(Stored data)

****************

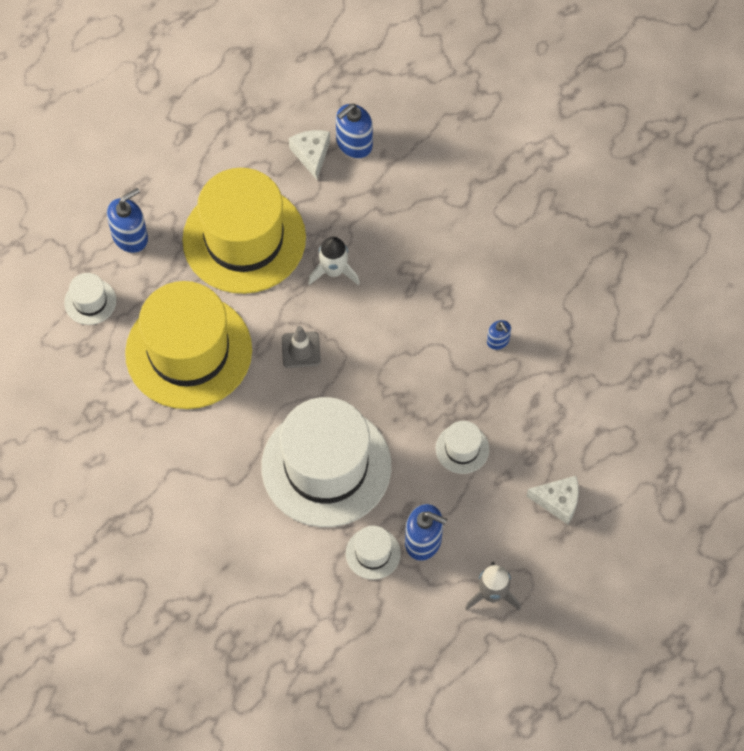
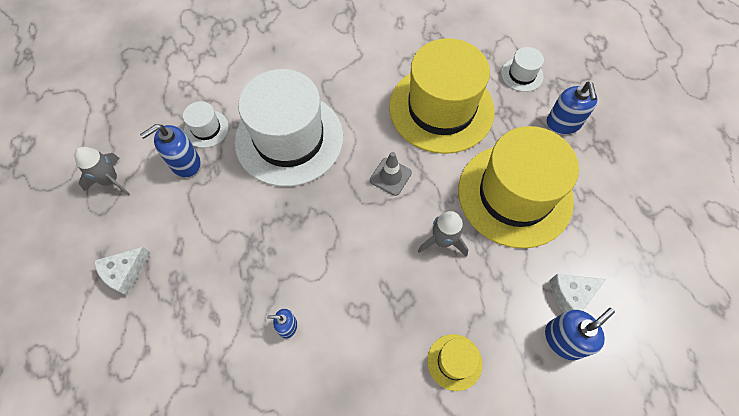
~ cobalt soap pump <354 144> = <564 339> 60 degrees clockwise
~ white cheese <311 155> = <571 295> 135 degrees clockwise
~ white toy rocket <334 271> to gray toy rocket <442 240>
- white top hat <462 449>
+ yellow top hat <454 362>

****************

> [About this exercise]
Output the records exactly, and let none of their pictures appear in the copy.

> [Response to this task]
~ cobalt soap pump <354 144> = <564 339> 60 degrees clockwise
~ white cheese <311 155> = <571 295> 135 degrees clockwise
~ white toy rocket <334 271> to gray toy rocket <442 240>
- white top hat <462 449>
+ yellow top hat <454 362>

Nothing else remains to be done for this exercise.